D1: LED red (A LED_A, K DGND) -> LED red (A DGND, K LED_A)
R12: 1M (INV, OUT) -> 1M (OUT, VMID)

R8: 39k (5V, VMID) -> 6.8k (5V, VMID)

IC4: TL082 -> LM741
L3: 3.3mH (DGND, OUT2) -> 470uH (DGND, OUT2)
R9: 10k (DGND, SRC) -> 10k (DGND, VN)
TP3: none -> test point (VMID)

════════

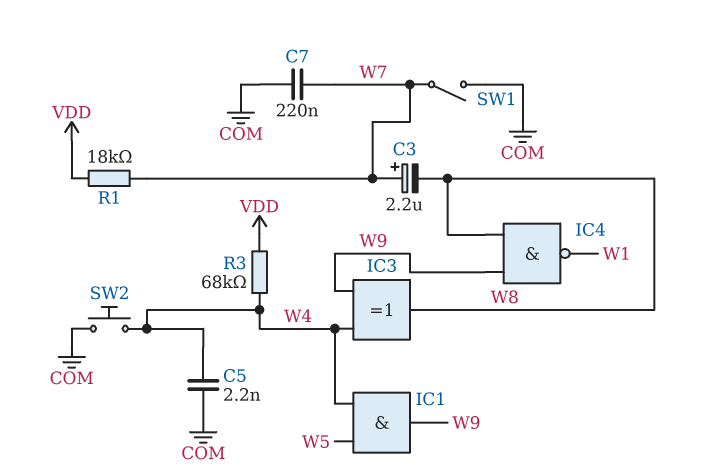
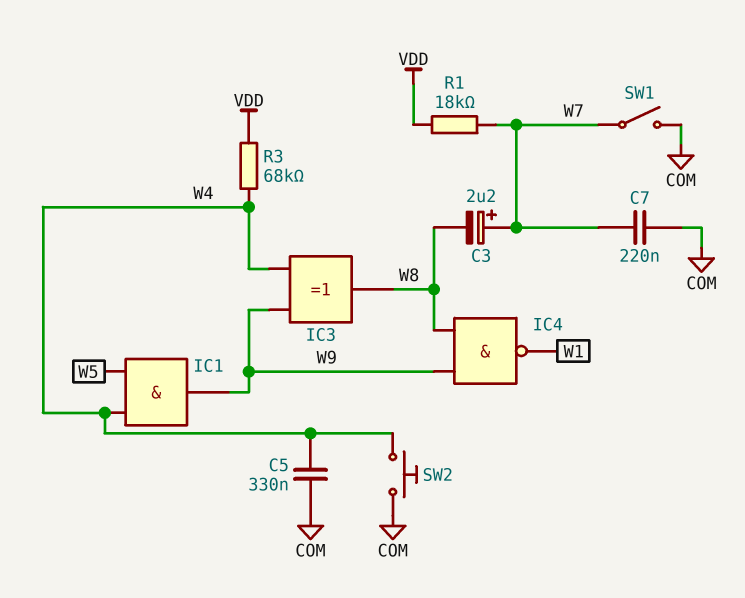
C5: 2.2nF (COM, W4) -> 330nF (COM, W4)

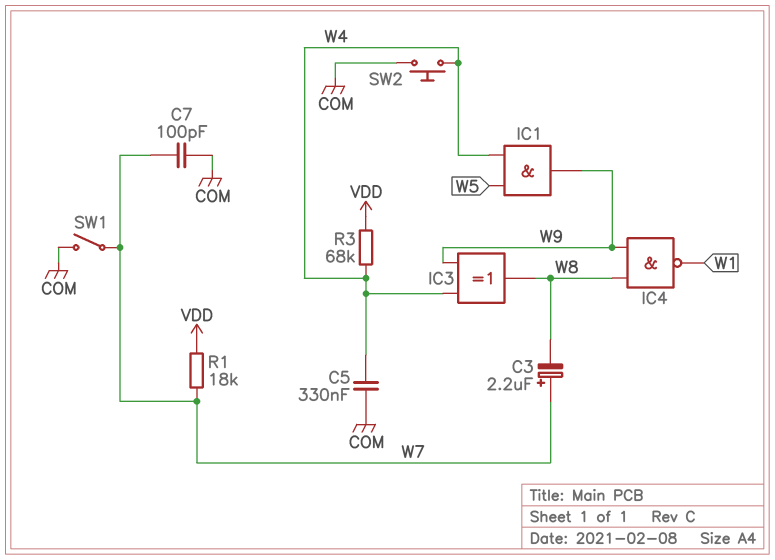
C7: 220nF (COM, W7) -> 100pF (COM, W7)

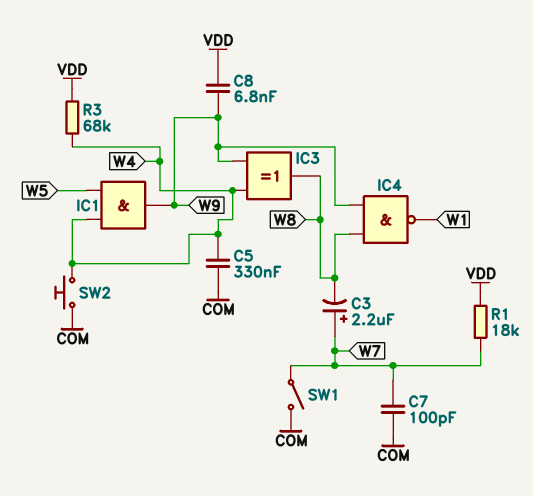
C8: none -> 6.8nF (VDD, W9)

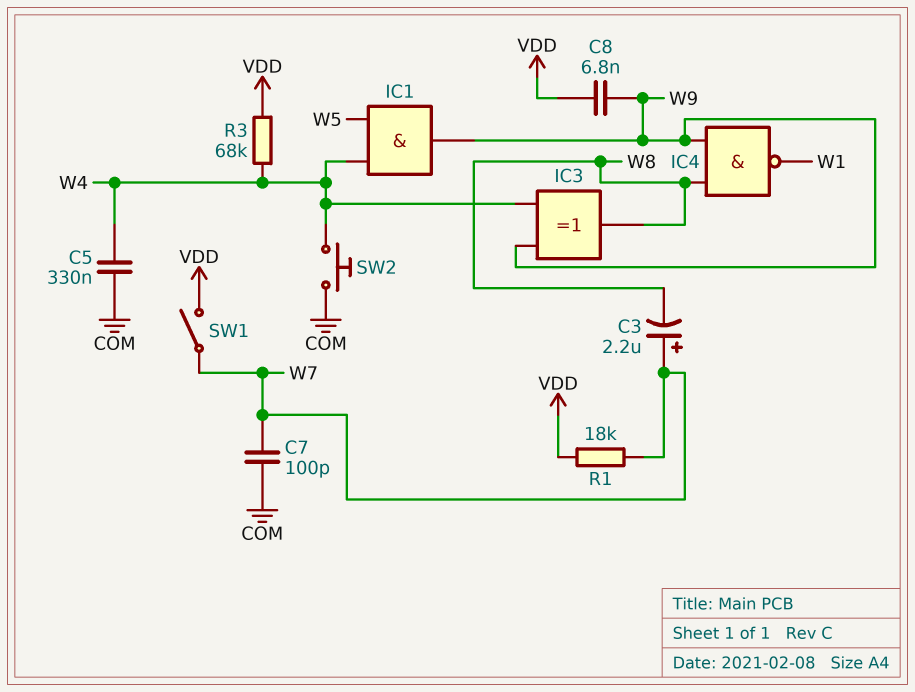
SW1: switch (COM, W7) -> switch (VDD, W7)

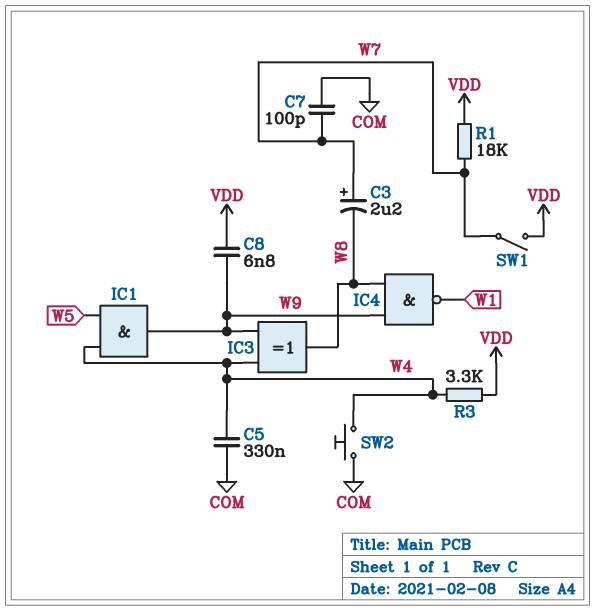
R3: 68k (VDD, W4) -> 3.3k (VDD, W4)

════════

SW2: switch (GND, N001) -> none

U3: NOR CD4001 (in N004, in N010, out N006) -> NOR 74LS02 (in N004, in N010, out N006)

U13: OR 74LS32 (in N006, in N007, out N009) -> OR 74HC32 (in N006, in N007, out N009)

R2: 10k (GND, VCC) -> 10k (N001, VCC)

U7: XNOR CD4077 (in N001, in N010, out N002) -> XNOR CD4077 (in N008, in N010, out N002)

════════

TO DO: Within the material above, find the part that opens with the line containing "C7: 220nF (COM, W7) -> 100pF (COM, W7)" and closes with the line containing "R3: 68k (VDD, W4) -> 3.3k (VDD, W4)", and reproduce it exactly without the pictures.

TASK OUTPUT:
C7: 220nF (COM, W7) -> 100pF (COM, W7)

C8: none -> 6.8nF (VDD, W9)

SW1: switch (COM, W7) -> switch (VDD, W7)

R3: 68k (VDD, W4) -> 3.3k (VDD, W4)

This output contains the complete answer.